*** DATA BLOCK Section Begins ***

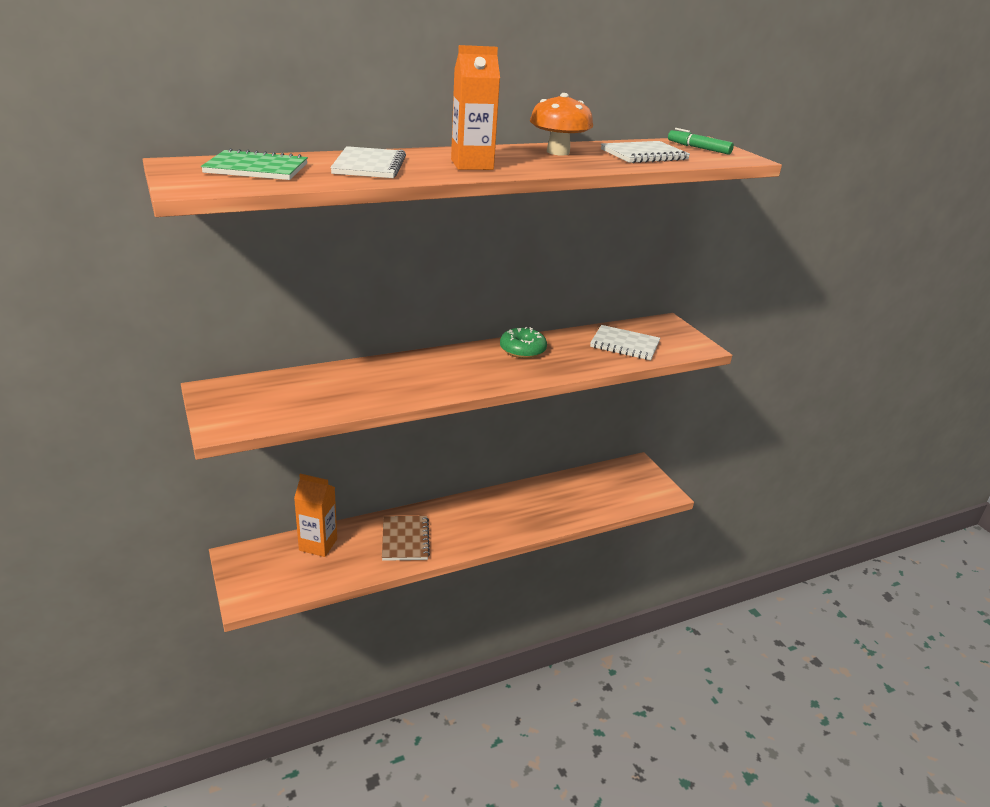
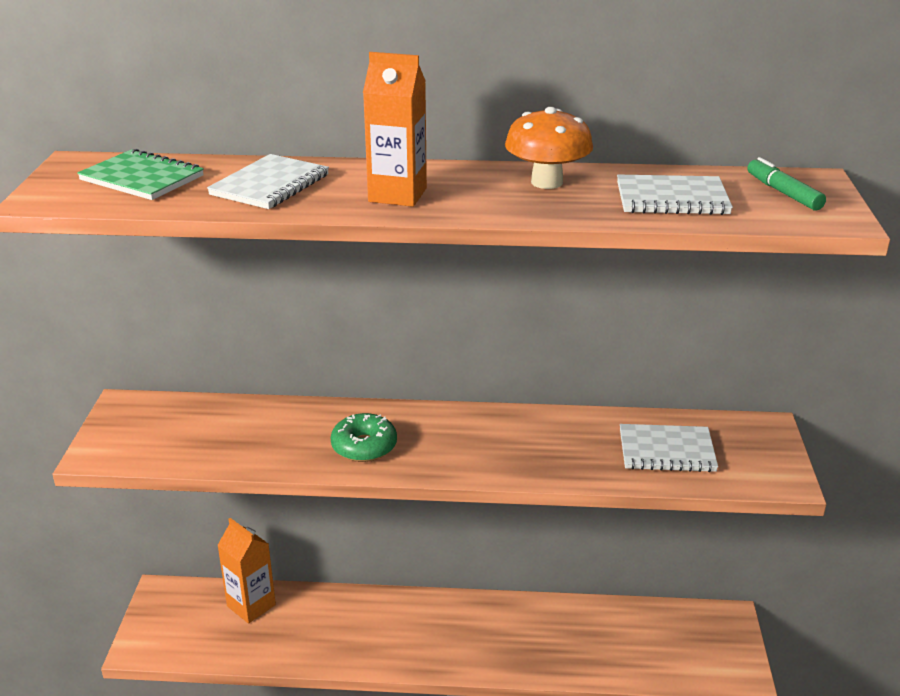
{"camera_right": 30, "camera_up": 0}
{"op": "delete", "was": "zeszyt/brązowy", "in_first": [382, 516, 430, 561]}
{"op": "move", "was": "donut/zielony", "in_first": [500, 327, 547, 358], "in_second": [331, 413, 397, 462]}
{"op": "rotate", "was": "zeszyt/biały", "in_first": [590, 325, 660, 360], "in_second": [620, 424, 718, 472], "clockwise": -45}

*** DATA BLOCK Section Ends ***

List the lines of the material in which the word "zeszyt" occurs.

{"op": "delete", "was": "zeszyt/brązowy", "in_first": [382, 516, 430, 561]}
{"op": "rotate", "was": "zeszyt/biały", "in_first": [590, 325, 660, 360], "in_second": [620, 424, 718, 472], "clockwise": -45}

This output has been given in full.